Which lines in the extracted data entries contain the word "into"? Return each of them in full.

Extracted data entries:
------------------------------

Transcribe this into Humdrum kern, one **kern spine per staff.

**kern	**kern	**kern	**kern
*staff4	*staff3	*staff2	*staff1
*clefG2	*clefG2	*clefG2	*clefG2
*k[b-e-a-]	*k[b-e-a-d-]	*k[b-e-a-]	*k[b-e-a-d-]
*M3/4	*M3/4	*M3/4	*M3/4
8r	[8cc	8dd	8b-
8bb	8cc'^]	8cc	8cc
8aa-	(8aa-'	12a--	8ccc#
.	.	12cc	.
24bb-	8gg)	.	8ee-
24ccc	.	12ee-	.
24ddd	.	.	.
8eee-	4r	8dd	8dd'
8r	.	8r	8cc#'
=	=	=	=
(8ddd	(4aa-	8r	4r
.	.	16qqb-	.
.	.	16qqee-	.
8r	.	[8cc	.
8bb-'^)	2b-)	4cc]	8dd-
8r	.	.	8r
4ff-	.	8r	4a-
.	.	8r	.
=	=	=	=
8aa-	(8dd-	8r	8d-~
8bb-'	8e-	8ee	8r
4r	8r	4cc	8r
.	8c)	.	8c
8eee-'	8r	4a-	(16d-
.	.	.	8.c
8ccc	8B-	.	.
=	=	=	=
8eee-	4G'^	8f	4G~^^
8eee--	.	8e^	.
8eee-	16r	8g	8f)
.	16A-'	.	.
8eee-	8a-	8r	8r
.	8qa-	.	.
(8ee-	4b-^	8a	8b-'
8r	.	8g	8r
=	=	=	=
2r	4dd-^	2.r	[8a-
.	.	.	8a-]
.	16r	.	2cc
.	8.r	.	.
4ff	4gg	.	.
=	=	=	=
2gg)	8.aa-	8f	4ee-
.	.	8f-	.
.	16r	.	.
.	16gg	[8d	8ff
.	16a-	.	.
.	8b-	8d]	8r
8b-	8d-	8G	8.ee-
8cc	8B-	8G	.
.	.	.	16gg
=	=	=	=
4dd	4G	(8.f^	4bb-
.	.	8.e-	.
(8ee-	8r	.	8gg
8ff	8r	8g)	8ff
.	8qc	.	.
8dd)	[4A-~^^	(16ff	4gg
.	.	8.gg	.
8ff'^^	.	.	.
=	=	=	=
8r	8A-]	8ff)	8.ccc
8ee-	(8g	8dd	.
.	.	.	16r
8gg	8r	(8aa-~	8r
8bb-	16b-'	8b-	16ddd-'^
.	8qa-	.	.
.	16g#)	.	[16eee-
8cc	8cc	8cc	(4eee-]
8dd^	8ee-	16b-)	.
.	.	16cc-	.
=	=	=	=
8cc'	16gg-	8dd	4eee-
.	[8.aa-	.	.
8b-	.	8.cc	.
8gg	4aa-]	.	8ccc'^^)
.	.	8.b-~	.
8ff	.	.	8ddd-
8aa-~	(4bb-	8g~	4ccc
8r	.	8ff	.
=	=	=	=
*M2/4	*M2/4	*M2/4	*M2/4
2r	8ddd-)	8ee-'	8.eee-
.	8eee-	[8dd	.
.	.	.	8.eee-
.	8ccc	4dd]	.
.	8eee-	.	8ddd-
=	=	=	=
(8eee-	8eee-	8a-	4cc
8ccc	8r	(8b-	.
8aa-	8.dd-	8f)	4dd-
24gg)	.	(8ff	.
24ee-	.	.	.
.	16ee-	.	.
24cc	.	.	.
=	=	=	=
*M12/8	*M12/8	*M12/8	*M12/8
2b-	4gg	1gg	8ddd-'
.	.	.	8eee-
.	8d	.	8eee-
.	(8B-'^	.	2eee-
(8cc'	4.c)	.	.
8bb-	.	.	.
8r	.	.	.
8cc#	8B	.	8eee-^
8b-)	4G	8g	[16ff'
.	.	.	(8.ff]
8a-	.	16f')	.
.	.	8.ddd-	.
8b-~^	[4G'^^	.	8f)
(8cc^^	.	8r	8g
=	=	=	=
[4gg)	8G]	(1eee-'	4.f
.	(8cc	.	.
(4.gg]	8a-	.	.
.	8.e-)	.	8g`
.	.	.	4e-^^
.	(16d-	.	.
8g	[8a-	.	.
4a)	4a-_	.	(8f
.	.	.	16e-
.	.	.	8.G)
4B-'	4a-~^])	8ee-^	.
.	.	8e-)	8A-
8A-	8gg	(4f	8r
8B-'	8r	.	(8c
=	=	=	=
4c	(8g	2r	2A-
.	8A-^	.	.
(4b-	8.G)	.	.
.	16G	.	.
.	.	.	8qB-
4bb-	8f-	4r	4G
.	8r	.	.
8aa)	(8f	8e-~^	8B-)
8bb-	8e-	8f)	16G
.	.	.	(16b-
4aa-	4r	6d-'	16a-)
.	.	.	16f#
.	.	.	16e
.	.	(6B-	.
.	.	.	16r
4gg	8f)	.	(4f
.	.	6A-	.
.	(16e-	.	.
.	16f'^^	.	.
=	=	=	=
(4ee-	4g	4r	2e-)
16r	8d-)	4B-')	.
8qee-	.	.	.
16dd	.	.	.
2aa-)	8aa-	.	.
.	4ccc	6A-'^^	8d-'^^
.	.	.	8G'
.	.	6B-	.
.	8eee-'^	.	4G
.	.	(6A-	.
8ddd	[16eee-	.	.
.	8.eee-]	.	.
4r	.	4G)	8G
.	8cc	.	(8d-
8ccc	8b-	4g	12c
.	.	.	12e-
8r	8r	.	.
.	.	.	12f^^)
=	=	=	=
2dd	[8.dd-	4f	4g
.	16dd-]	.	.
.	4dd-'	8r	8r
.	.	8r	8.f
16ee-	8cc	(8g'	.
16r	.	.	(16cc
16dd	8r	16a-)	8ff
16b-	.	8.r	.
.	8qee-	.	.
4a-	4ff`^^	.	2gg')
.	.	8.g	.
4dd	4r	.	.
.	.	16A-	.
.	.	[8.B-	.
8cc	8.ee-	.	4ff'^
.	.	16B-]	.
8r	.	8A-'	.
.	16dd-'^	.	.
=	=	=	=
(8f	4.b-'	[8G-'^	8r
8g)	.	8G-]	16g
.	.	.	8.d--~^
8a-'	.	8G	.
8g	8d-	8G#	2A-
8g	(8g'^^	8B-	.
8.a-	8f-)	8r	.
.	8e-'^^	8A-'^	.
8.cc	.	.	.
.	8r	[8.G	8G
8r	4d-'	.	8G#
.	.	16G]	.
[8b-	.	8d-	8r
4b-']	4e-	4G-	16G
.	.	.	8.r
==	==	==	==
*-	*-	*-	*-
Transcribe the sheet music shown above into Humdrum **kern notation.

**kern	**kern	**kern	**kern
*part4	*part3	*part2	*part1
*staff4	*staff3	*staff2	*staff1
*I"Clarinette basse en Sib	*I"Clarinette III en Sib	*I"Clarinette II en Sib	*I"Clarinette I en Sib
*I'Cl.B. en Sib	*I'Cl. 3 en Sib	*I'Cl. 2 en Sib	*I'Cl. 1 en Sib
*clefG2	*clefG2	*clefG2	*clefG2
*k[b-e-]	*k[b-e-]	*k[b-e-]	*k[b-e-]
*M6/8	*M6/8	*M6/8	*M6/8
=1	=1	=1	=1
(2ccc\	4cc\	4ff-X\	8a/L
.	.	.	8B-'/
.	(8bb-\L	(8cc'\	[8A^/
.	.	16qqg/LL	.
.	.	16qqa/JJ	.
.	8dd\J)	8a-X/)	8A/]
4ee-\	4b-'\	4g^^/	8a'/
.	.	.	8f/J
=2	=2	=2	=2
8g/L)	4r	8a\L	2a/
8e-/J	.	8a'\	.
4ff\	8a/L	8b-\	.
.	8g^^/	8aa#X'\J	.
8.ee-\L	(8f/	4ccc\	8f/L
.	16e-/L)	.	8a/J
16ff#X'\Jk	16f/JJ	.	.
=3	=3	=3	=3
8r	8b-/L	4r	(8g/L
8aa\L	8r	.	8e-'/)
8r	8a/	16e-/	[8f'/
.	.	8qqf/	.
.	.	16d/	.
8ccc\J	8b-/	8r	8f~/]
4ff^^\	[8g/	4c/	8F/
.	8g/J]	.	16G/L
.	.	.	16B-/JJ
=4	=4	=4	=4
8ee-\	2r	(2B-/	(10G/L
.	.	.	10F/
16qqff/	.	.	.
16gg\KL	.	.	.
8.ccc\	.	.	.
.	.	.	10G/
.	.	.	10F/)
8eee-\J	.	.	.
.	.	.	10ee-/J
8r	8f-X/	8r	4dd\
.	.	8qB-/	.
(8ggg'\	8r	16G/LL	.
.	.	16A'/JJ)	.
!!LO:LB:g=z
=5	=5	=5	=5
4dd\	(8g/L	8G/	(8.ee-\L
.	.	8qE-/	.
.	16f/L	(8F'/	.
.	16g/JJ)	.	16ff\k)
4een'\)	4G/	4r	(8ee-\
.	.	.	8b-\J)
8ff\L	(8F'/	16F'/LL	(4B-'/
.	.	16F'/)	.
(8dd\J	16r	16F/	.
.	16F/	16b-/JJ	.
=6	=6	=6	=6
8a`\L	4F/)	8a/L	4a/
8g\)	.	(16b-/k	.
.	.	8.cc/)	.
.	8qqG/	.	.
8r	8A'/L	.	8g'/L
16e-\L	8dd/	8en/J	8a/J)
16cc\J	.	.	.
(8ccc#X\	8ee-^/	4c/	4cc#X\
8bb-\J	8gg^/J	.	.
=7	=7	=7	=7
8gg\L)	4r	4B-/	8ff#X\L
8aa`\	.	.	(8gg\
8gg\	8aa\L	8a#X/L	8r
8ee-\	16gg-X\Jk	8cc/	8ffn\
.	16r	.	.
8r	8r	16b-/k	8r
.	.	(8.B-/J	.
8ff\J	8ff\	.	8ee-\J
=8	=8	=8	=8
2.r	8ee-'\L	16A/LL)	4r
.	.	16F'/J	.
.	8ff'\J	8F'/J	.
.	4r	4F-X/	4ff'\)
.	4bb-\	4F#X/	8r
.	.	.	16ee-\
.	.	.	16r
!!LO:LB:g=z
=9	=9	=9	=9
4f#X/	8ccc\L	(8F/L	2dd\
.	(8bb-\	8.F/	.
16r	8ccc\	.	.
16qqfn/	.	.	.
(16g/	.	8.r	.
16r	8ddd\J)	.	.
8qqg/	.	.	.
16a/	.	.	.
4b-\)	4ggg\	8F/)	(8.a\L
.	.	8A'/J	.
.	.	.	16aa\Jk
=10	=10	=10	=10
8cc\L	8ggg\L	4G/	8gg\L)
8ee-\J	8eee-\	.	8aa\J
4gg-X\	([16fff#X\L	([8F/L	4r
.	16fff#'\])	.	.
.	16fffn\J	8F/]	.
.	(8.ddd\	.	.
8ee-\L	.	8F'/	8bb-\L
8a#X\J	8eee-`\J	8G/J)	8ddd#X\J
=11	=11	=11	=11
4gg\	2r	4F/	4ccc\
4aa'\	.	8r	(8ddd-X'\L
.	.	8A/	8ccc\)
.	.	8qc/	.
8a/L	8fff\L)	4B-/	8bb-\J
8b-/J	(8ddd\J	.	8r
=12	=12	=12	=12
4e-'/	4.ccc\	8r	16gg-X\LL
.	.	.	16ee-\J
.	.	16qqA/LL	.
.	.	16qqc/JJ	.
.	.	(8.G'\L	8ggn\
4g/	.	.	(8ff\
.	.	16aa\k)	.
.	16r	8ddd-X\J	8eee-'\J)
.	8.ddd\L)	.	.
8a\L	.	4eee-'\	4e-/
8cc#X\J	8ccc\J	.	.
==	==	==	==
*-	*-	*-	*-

------------------------------

EXERCISE ANSWER:
Transcribe this into Humdrum kern, one **kern spine per staff.
Transcribe the sheet music shown above into Humdrum **kern notation.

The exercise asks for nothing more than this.